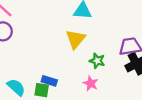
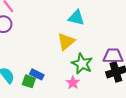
green star: (97, 61) -> (82, 64), size x1.5

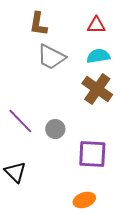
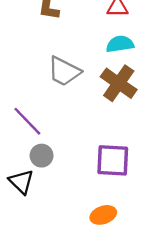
gray trapezoid: (51, 57) -> (64, 71), moved
gray circle: (55, 129) -> (42, 156), moved

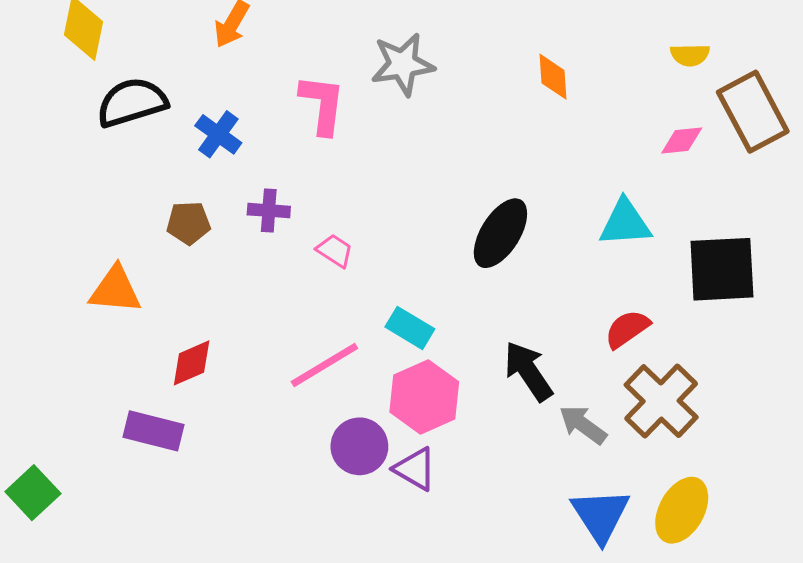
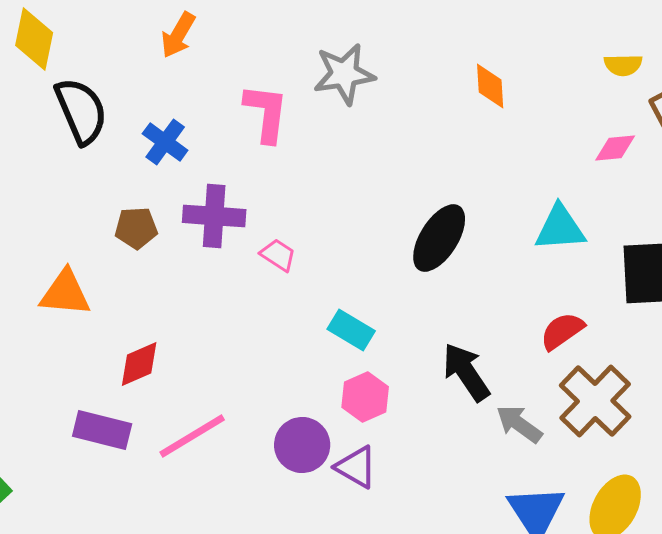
black semicircle: (132, 102) -> (81, 111), turned 84
purple cross: (269, 211) -> (214, 216), size x1.5
pink line: (324, 365) -> (192, 436), moved
pink hexagon: (424, 397) -> (365, 397), size x0.7

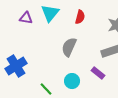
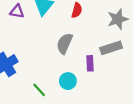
purple rectangle: (98, 73) -> (90, 63), moved, turned 48

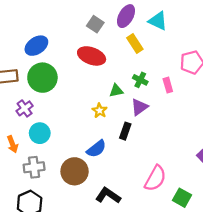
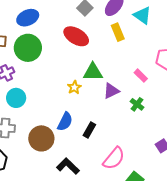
green cross: (140, 80) -> (137, 104), moved
pink rectangle: (168, 85) -> (141, 76), turned -40
green triangle: (116, 91) -> (93, 72), size x1.5
black rectangle: (125, 131) -> (89, 130), moved
blue semicircle: (96, 149) -> (65, 122), turned -36

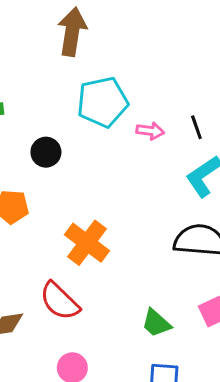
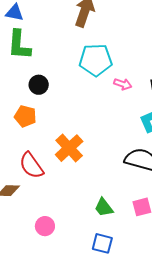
black circle: (46, 152) -> (39, 85), moved
red semicircle: (60, 301) -> (31, 166), moved

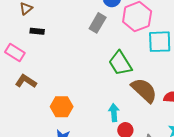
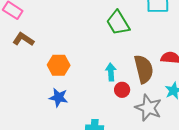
brown semicircle: (144, 90) -> (144, 69), moved, turned 32

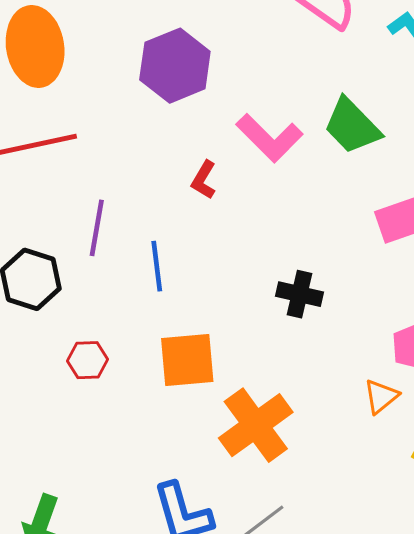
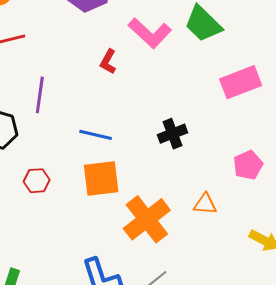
blue line: (157, 266) -> (96, 135), moved, turned -68
black cross: (300, 294) -> (172, 134), turned -32
orange triangle: (381, 396) -> (205, 204), moved, turned 45

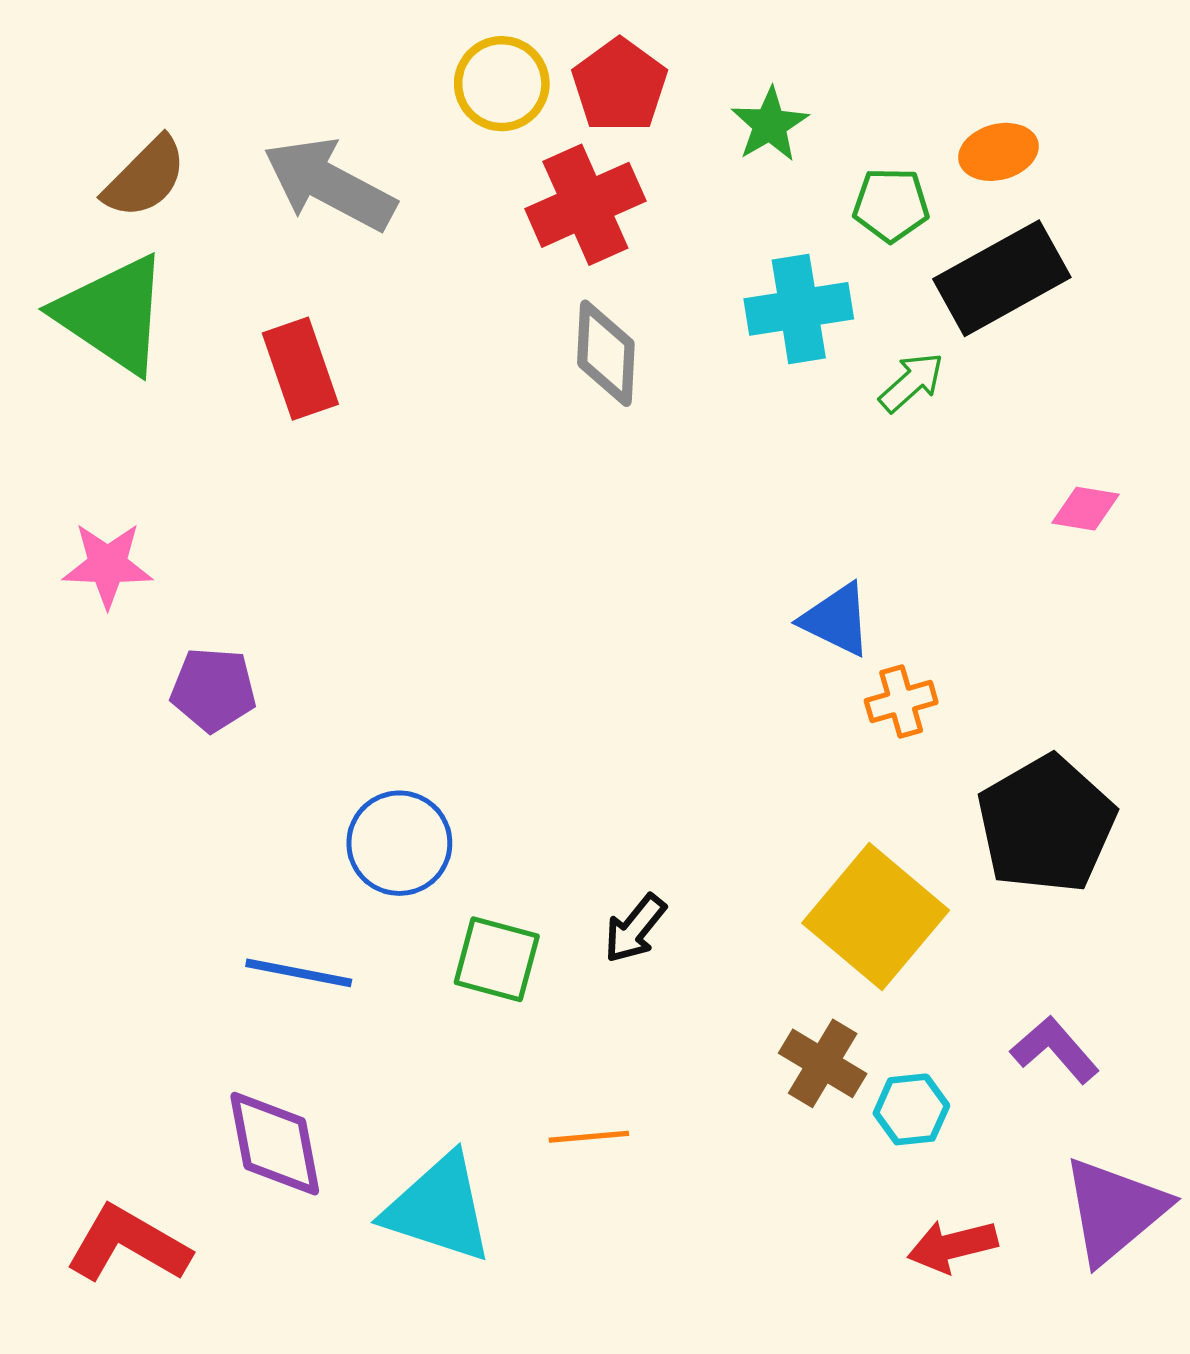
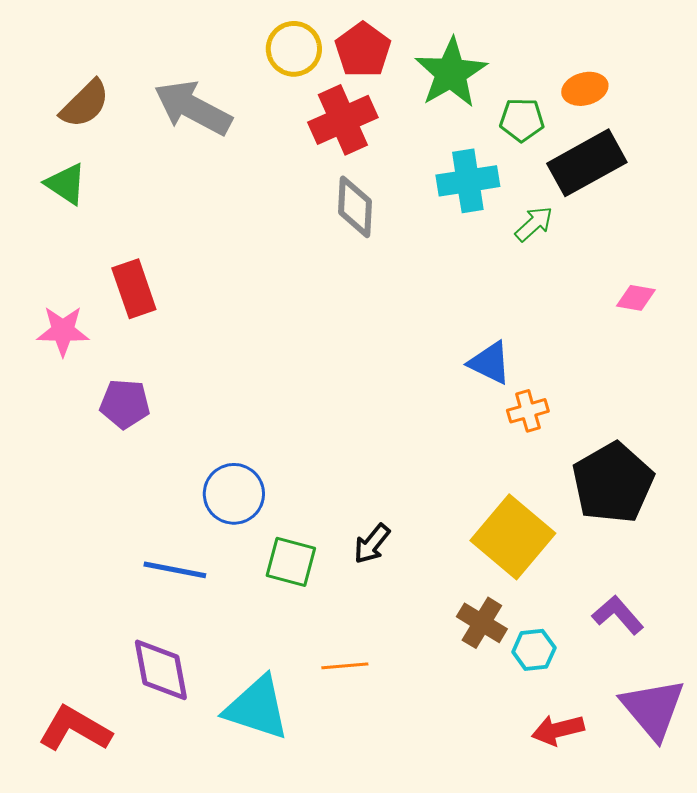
green star: (770, 125) -> (451, 73), size x1.6
green triangle: (113, 314) -> (66, 184), size x0.6
red rectangle: (300, 369) -> (134, 289), moved
purple triangle: (1115, 1210) -> (653, 709), turned -30

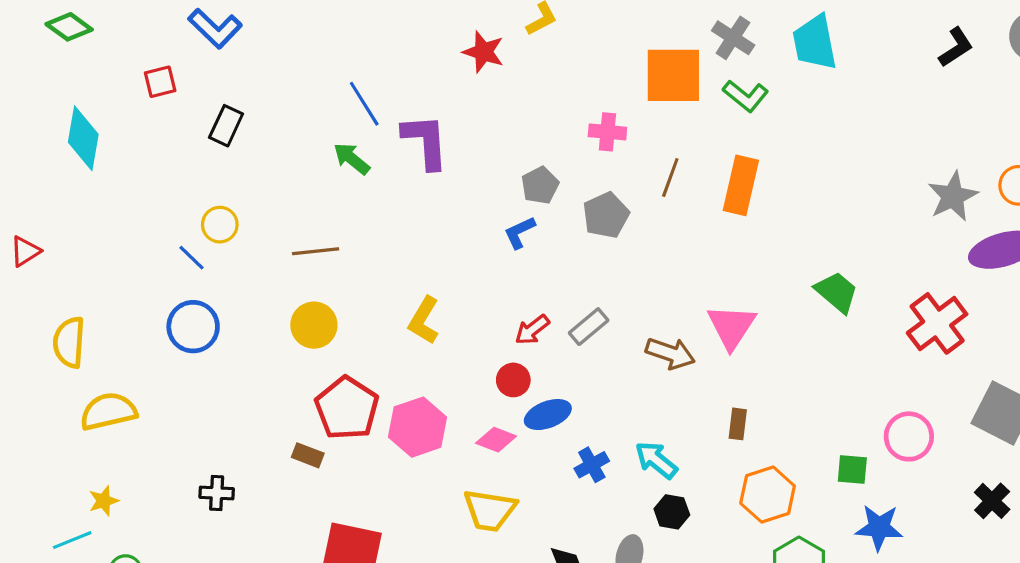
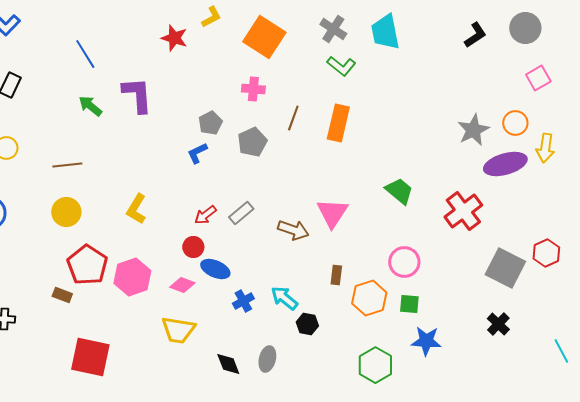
orange square: (673, 75) -> (264, 37), moved, turned 33
blue line: (364, 104) -> (85, 54), moved
blue ellipse: (548, 415) -> (215, 269), turned 44
pink circle: (909, 436) -> (404, 262), moved
orange hexagon: (768, 495) -> (369, 298), moved
black hexagon: (672, 512) -> (307, 324), moved

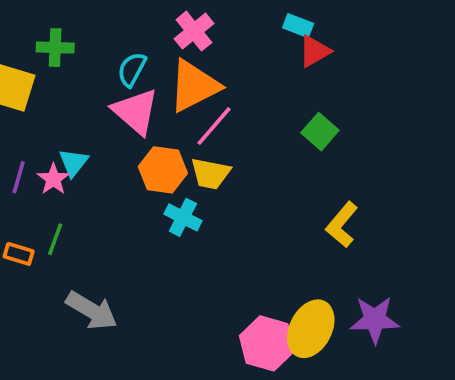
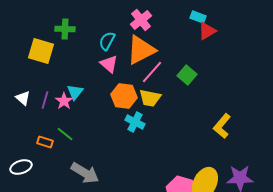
pink triangle: (135, 111) -> (109, 64), size x0.7
green square: (320, 132) -> (187, 75), moved
green line: (55, 239) -> (65, 134), turned -72

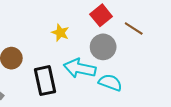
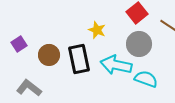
black rectangle: (45, 81) -> (79, 59), moved

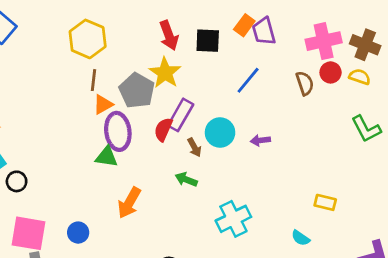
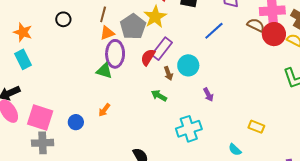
red circle: (331, 72) -> (274, 34), size x1.5
brown semicircle: (305, 83) -> (256, 25), moved, turned -54
purple arrow: (260, 140) -> (208, 95), moved, turned -120
black circle: (17, 181) -> (63, 19), moved
orange arrow: (129, 203) -> (104, 110), moved, size x0.6

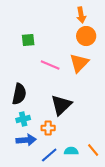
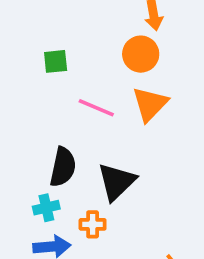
orange circle: (86, 36) -> (141, 54), moved
black semicircle: (19, 94) -> (63, 167), moved

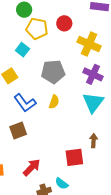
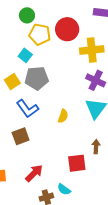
red circle: (64, 23) -> (67, 29), size x1.5
yellow cross: (89, 44) -> (92, 50), turned -30
gray pentagon: (53, 72) -> (37, 78), moved
yellow semicircle: (54, 102) -> (63, 116), moved

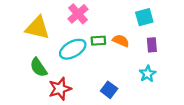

────

Output, line for line and exactly, the records above from their first line through the one with "blue line: (157, 266)", both ends included, but no pictures.

- _Answer to the exercise_
green star: (97, 61) -> (82, 64), size x1.5

gray trapezoid: (51, 57) -> (64, 71), moved
gray circle: (55, 129) -> (42, 156), moved

black semicircle: (132, 102) -> (81, 111), turned 84
purple cross: (269, 211) -> (214, 216), size x1.5
pink line: (324, 365) -> (192, 436), moved
pink hexagon: (424, 397) -> (365, 397), size x0.7

purple rectangle: (98, 73) -> (90, 63), moved, turned 48

green cross: (140, 80) -> (137, 104), moved
pink rectangle: (168, 85) -> (141, 76), turned -40
green triangle: (116, 91) -> (93, 72), size x1.5
black rectangle: (125, 131) -> (89, 130), moved
blue semicircle: (96, 149) -> (65, 122), turned -36

black circle: (46, 152) -> (39, 85), moved
red semicircle: (60, 301) -> (31, 166), moved

brown semicircle: (144, 90) -> (144, 69), moved, turned 32

blue line: (157, 266) -> (96, 135), moved, turned -68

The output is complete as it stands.